== Segment start ==
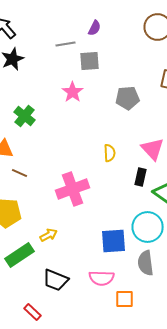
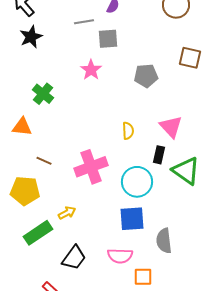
brown line: (20, 173) -> (44, 161), moved
cyan circle: (148, 227) -> (137, 182), moved
black trapezoid: (56, 280) -> (74, 258), turned -76

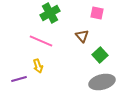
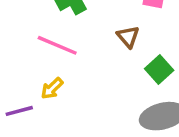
yellow arrow: (38, 66) -> (52, 88), turned 64

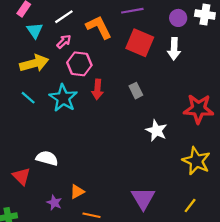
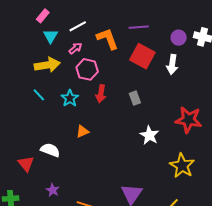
cyan star: (63, 98) -> (70, 98), size x0.7
orange triangle: (77, 192) -> (82, 131), moved

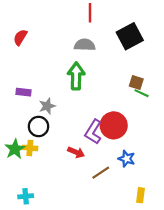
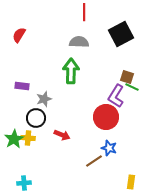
purple L-shape: (93, 132) -> (116, 96), moved
red arrow: (76, 152) -> (62, 135), moved
blue star: (127, 159) -> (109, 148), moved

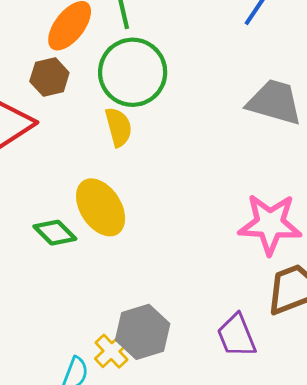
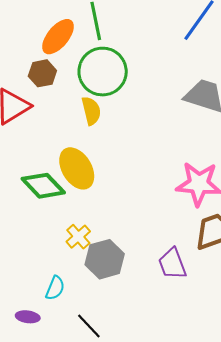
green diamond: (55, 233) -> (43, 186), size x1.4
yellow cross: (112, 351) -> (78, 237), moved

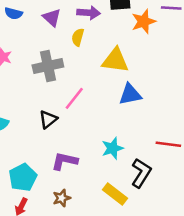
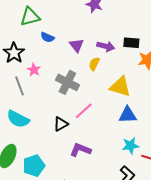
gray cross: (48, 66) -> (67, 82), turned 30
cyan star: (113, 148) -> (130, 146), moved
purple L-shape: (64, 161) -> (80, 150), moved

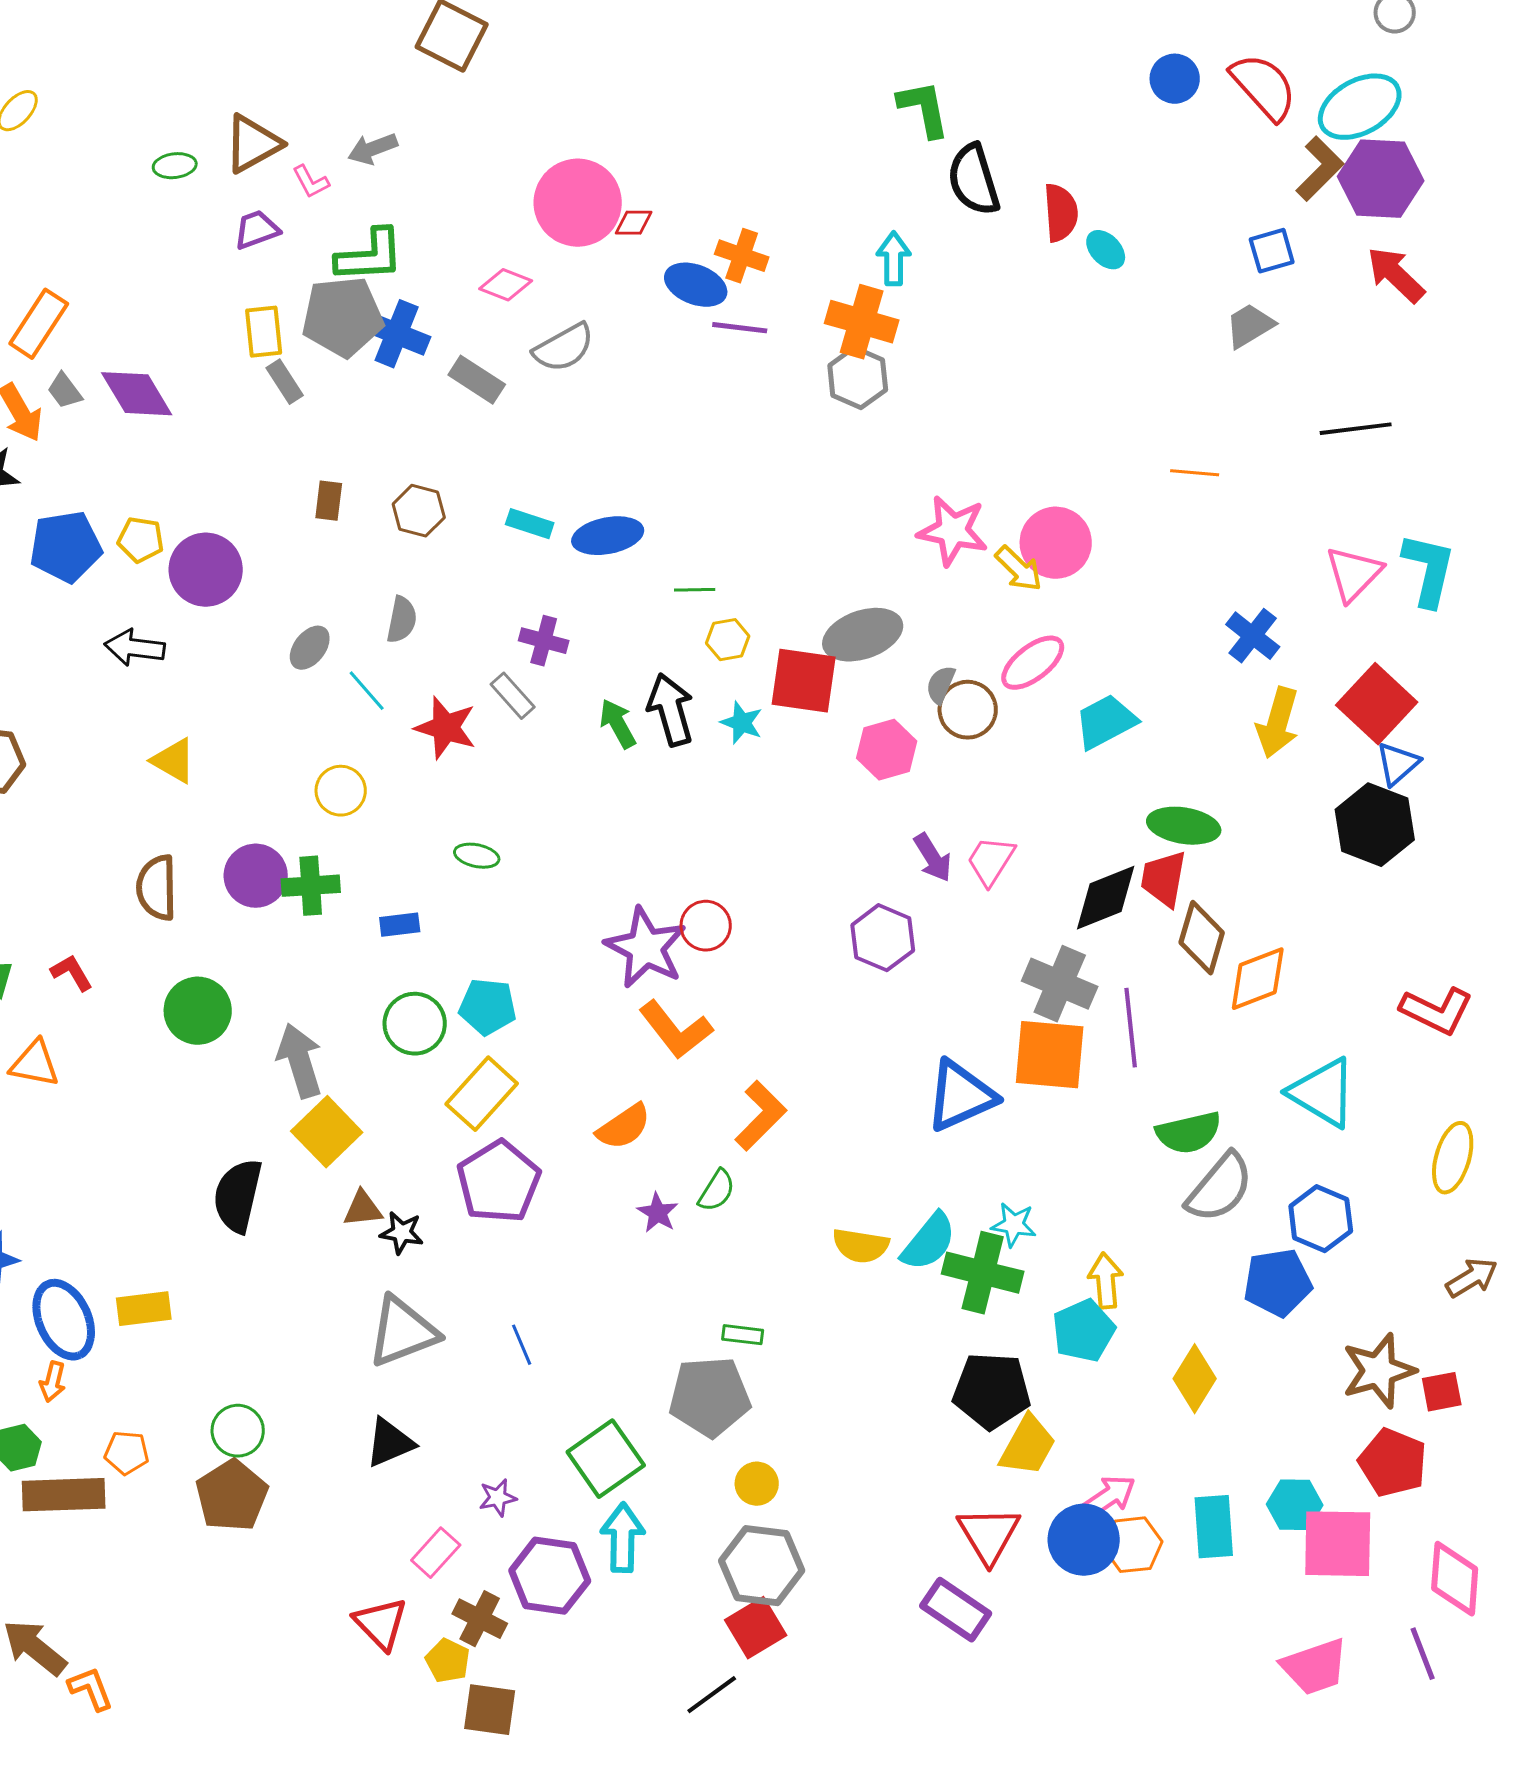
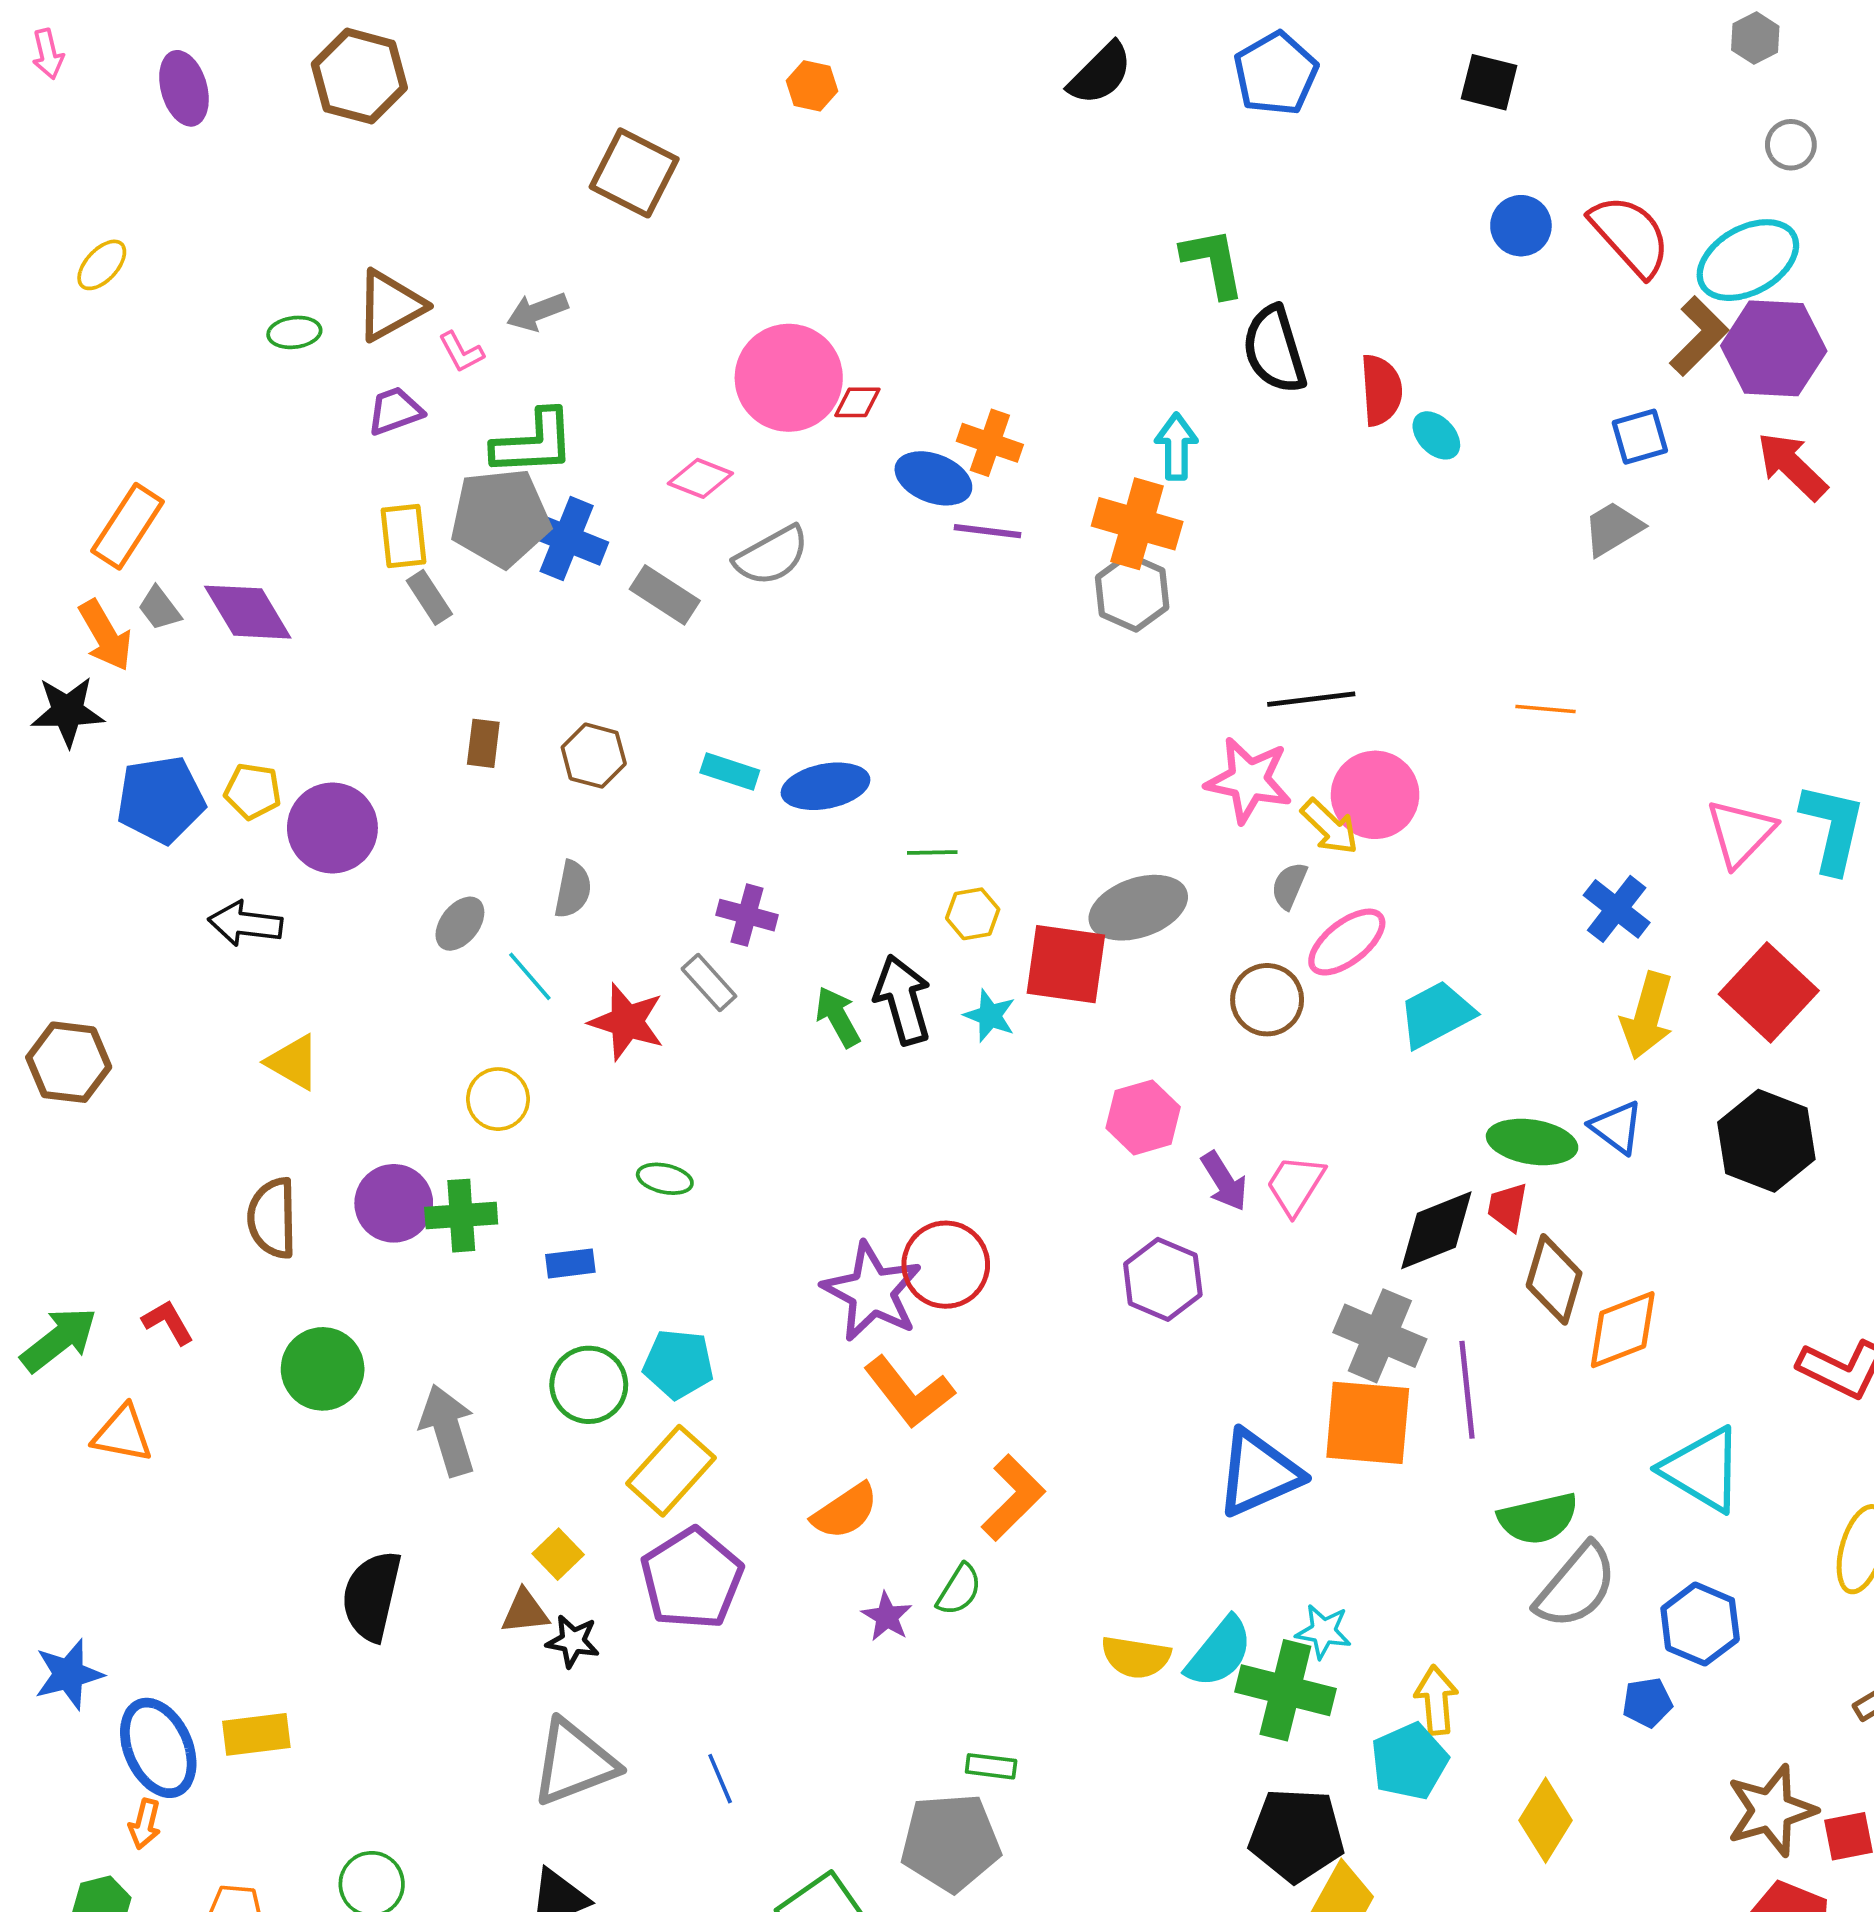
black line: (1356, 429) -> (1311, 699), moved
gray semicircle: (941, 685) -> (1289, 886), moved
pink hexagon: (887, 750) -> (1143, 1117), moved
blue triangle: (1398, 764) -> (1617, 1127), moved, turned -42
red trapezoid: (1164, 879) -> (1507, 1207), size x0.7
red circle: (706, 926) -> (946, 1265), size x1.4
yellow square: (327, 1132) -> (558, 1554), moved, size x0.6
blue pentagon: (1278, 1283) -> (1647, 1703), size x0.6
== Segment end ==
Copy all the data exactly as written, but skip any picture.

brown line: (20, 173) -> (44, 161), moved
cyan circle: (148, 227) -> (137, 182), moved
black trapezoid: (56, 280) -> (74, 258), turned -76

yellow arrow: (38, 66) -> (52, 88), turned 64

cyan star: (63, 98) -> (70, 98), size x0.7
orange triangle: (77, 192) -> (82, 131), moved

purple L-shape: (93, 132) -> (116, 96), moved
red arrow: (76, 152) -> (62, 135), moved
blue star: (127, 159) -> (109, 148), moved

green diamond: (55, 233) -> (43, 186), size x1.4
yellow cross: (112, 351) -> (78, 237), moved

gray cross: (48, 66) -> (67, 82), turned 30
cyan star: (113, 148) -> (130, 146), moved
purple L-shape: (64, 161) -> (80, 150), moved

black line: (1356, 429) -> (1311, 699), moved
gray semicircle: (941, 685) -> (1289, 886), moved
pink hexagon: (887, 750) -> (1143, 1117), moved
blue triangle: (1398, 764) -> (1617, 1127), moved, turned -42
red trapezoid: (1164, 879) -> (1507, 1207), size x0.7
red circle: (706, 926) -> (946, 1265), size x1.4
yellow square: (327, 1132) -> (558, 1554), moved, size x0.6
blue pentagon: (1278, 1283) -> (1647, 1703), size x0.6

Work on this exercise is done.